EXERCISE OBJECTIVE
Within the material, how many of the lines include the word "blue"? State only that number.

#####

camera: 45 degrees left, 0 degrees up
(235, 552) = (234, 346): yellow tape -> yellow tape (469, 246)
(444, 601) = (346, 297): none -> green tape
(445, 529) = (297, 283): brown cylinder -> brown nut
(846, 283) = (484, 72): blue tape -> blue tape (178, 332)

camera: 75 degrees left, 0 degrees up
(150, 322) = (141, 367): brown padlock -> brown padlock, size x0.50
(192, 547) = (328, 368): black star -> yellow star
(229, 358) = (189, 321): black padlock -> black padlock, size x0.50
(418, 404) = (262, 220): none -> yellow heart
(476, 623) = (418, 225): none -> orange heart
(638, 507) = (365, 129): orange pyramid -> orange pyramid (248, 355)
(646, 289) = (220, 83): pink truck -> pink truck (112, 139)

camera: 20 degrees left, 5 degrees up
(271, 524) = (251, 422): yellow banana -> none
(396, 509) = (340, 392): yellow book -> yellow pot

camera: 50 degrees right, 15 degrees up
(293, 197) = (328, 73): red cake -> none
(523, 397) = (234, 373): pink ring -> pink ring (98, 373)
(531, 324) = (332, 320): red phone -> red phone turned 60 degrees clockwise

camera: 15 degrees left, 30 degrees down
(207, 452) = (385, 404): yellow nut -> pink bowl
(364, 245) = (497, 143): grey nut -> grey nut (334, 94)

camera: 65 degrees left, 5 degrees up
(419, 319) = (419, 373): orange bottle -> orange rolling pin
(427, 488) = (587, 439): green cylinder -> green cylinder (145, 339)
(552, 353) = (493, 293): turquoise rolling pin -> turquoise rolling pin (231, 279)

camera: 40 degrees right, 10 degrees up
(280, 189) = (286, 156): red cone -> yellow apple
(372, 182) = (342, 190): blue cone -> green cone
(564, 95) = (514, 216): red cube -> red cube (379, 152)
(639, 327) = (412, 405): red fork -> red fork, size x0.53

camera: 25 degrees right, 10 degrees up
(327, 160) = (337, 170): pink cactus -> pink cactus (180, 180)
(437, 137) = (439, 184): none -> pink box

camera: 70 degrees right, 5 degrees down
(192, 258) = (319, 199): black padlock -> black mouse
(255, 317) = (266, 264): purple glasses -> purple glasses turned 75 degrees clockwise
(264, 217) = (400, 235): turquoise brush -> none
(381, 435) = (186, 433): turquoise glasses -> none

#####

TASK RESULT
2